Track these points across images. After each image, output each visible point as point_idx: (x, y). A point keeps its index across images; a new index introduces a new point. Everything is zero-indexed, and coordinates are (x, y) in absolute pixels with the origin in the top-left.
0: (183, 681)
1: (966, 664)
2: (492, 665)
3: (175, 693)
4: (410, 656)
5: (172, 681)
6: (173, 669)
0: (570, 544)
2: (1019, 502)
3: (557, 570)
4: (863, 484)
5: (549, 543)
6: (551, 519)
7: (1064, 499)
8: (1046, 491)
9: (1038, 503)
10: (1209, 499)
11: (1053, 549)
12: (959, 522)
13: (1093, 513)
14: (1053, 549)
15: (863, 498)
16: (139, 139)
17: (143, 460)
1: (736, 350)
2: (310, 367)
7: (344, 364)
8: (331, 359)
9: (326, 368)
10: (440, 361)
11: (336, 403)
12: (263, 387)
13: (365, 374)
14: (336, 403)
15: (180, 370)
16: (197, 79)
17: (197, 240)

- - - - - - -

### Written task
Can you reproduce all of the data above, every line unchanged and in its original order?

### Completed task
Track these points across images. After each image, output each visible point as point_idx: (x, y). A point keeps its index across images; a new index introduces a new point. Everything is zero-indexed, and coordinates are (x, y) in absolute pixels with the origin in the top-left.
0: (183, 681)
1: (966, 664)
2: (492, 665)
3: (175, 693)
4: (410, 656)
5: (172, 681)
6: (173, 669)
0: (570, 544)
2: (1019, 502)
3: (557, 570)
4: (863, 484)
5: (549, 543)
6: (551, 519)
7: (1064, 499)
8: (1046, 491)
9: (1038, 503)
10: (1209, 499)
11: (1053, 549)
12: (959, 522)
13: (1093, 513)
14: (1053, 549)
15: (863, 498)
16: (139, 139)
17: (143, 460)
1: (736, 350)
2: (310, 367)
7: (344, 364)
8: (331, 359)
9: (326, 368)
10: (440, 361)
11: (336, 403)
12: (263, 387)
13: (365, 374)
14: (336, 403)
15: (180, 370)
16: (197, 79)
17: (197, 240)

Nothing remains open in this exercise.